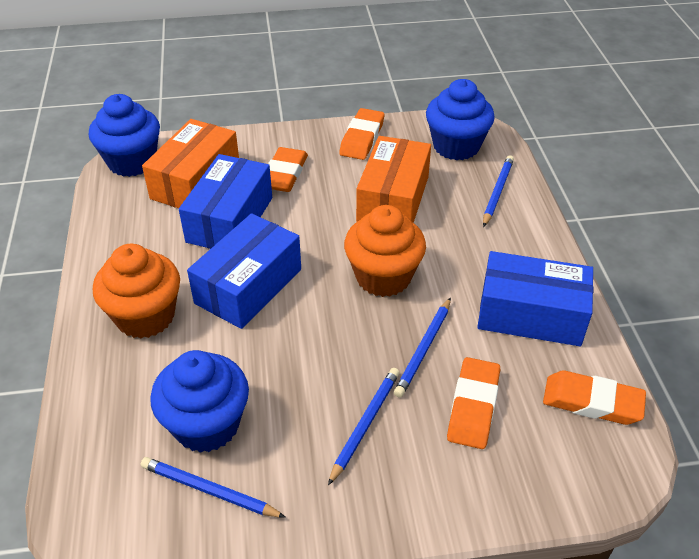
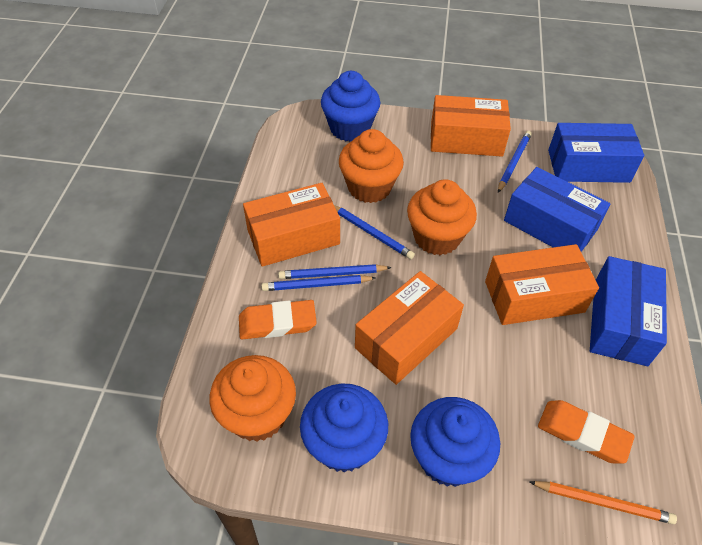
orange box: 2 -> 4
orange cupcake: 2 -> 3
orange eraser: 4 -> 2
orange pencil: 0 -> 1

====

• What you are asked to do: Print out all the material above exactly as it appears, omitting the images.

• Answer to the problem:
orange box: 2 -> 4
orange cupcake: 2 -> 3
orange eraser: 4 -> 2
orange pencil: 0 -> 1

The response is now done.